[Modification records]

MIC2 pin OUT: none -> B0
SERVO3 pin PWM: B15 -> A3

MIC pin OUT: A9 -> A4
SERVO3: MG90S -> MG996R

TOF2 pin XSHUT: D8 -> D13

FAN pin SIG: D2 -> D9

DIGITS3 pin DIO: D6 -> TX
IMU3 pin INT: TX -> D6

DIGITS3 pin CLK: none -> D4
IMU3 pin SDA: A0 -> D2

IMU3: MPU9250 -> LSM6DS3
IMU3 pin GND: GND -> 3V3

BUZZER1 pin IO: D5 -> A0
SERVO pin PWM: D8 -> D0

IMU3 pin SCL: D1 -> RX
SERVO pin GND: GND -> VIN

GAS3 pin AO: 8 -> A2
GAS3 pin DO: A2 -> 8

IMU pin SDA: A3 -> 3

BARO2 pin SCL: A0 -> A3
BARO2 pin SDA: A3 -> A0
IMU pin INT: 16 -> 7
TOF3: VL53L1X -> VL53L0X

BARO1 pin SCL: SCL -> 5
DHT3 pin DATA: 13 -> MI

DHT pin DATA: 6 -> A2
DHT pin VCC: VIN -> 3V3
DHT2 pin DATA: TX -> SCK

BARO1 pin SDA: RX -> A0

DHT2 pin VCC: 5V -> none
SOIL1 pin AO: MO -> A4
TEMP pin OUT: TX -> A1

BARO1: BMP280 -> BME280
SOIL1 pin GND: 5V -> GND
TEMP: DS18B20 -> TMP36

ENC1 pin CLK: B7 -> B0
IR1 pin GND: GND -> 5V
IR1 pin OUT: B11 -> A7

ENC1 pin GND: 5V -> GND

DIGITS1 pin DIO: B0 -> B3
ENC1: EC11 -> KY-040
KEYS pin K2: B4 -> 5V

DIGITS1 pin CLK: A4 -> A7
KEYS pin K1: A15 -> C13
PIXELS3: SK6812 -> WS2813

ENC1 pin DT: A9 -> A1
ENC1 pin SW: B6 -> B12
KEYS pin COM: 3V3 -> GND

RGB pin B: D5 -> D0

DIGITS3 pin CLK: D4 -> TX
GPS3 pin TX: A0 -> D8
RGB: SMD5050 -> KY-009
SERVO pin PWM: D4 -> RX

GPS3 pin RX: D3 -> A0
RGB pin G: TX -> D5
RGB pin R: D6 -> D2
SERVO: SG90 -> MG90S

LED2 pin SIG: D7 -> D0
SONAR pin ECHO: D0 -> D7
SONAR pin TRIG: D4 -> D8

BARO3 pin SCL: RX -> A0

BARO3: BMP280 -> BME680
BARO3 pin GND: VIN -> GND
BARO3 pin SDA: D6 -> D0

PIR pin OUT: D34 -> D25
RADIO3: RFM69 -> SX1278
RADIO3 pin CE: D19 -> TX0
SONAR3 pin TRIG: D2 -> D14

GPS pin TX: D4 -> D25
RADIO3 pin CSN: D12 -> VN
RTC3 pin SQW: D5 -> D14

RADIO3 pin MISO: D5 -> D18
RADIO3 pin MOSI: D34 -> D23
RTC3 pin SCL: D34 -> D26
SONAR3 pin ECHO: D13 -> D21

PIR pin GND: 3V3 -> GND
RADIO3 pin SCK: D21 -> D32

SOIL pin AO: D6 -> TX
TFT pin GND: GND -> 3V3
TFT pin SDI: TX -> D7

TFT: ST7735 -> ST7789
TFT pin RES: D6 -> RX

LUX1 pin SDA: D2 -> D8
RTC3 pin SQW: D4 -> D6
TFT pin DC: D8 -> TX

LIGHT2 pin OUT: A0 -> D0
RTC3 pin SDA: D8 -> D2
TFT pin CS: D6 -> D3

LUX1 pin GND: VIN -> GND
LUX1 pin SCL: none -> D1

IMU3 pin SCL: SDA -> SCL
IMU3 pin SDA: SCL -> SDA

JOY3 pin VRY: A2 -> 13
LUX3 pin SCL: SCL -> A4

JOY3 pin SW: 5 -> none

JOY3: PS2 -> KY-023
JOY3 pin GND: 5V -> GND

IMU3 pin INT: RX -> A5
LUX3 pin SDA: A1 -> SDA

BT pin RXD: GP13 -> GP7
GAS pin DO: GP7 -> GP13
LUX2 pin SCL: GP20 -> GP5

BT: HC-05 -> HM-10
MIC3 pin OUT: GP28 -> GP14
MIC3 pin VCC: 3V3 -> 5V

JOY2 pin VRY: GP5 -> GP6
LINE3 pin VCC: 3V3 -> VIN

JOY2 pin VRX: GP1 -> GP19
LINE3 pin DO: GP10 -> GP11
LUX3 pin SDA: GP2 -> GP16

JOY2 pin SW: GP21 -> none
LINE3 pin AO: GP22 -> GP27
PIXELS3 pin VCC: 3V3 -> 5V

## TASK OBJECTIVE
Look above for the line containing "IMU3 pin SCL: SDA -> SCL", then please write out that line and each one after it through the end, exactly, with nothing else.

## RESULT OF THIS TASK
IMU3 pin SCL: SDA -> SCL
IMU3 pin SDA: SCL -> SDA

JOY3 pin VRY: A2 -> 13
LUX3 pin SCL: SCL -> A4

JOY3 pin SW: 5 -> none

JOY3: PS2 -> KY-023
JOY3 pin GND: 5V -> GND

IMU3 pin INT: RX -> A5
LUX3 pin SDA: A1 -> SDA

BT pin RXD: GP13 -> GP7
GAS pin DO: GP7 -> GP13
LUX2 pin SCL: GP20 -> GP5

BT: HC-05 -> HM-10
MIC3 pin OUT: GP28 -> GP14
MIC3 pin VCC: 3V3 -> 5V

JOY2 pin VRY: GP5 -> GP6
LINE3 pin VCC: 3V3 -> VIN

JOY2 pin VRX: GP1 -> GP19
LINE3 pin DO: GP10 -> GP11
LUX3 pin SDA: GP2 -> GP16

JOY2 pin SW: GP21 -> none
LINE3 pin AO: GP22 -> GP27
PIXELS3 pin VCC: 3V3 -> 5V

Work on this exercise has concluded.